*RECORD EXTRACTS*:

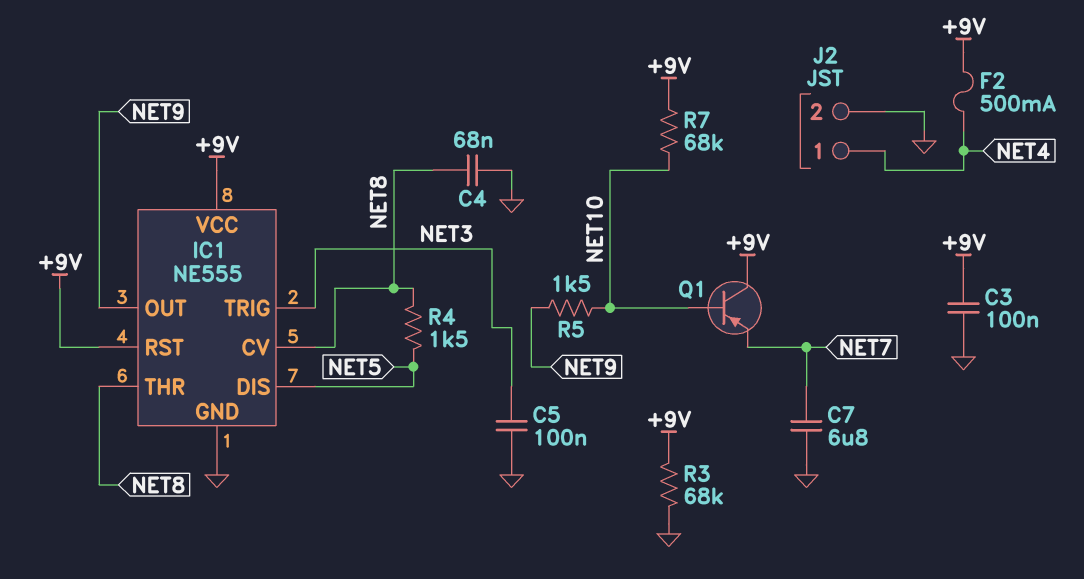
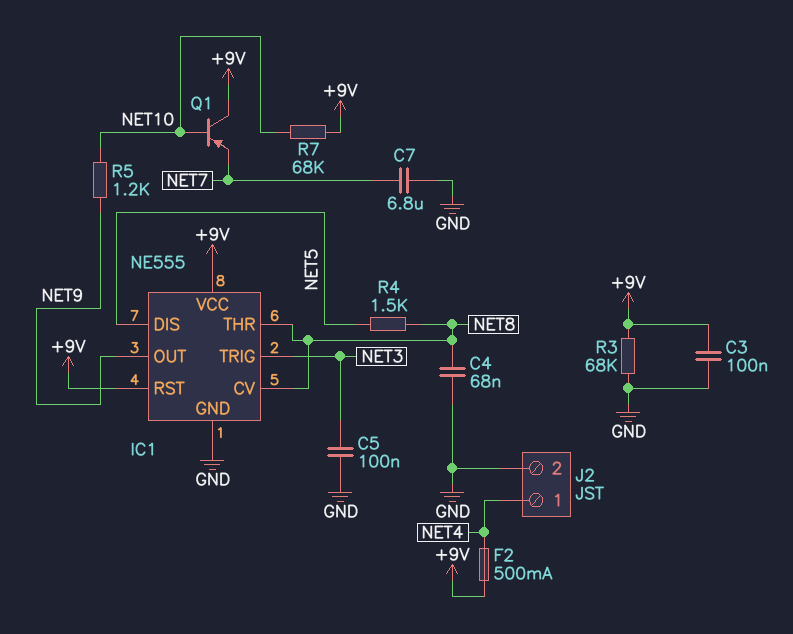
R5: 1.5k (NET9, NET10) -> 1.2k (NET9, NET10)

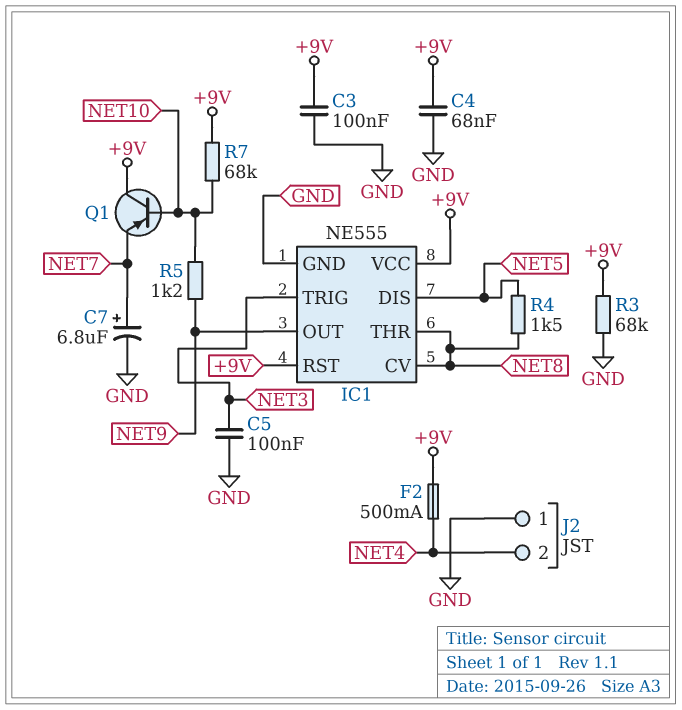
C4: 68nF (GND, NET8) -> 68nF (+9V, GND)
C7: 6.8uF (GND, NET7) -> 6.8uF (plus NET7, minus GND)
J2 pin 1: NET4 -> GND
J2 pin 2: GND -> NET4

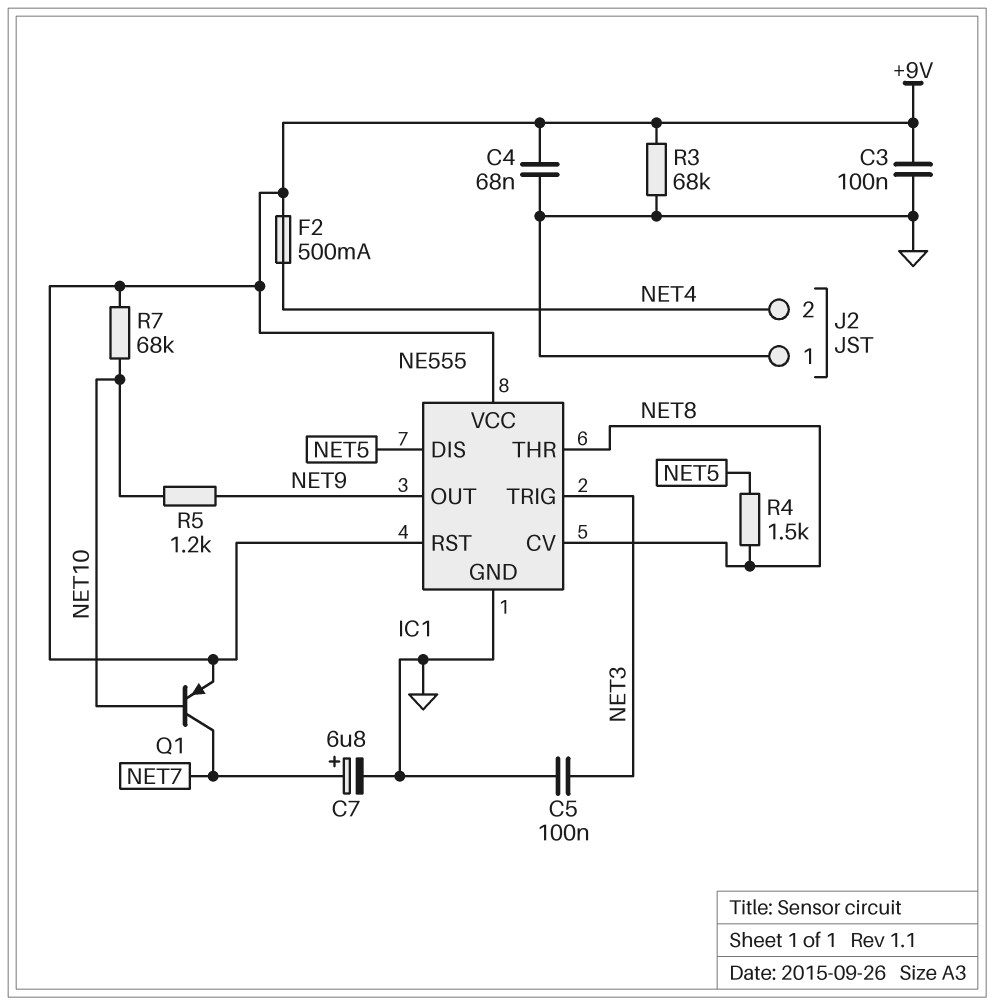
Q1: PNP (B NET10, C +9V, E NET7) -> PNP (B NET10, C NET7, E +9V)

*WHAT TO PRODUCE*: Repeat the material above word for word but skip the images.

*OUTPUT FOR THIS TASK*:
R5: 1.5k (NET9, NET10) -> 1.2k (NET9, NET10)

C4: 68nF (GND, NET8) -> 68nF (+9V, GND)
C7: 6.8uF (GND, NET7) -> 6.8uF (plus NET7, minus GND)
J2 pin 1: NET4 -> GND
J2 pin 2: GND -> NET4

Q1: PNP (B NET10, C +9V, E NET7) -> PNP (B NET10, C NET7, E +9V)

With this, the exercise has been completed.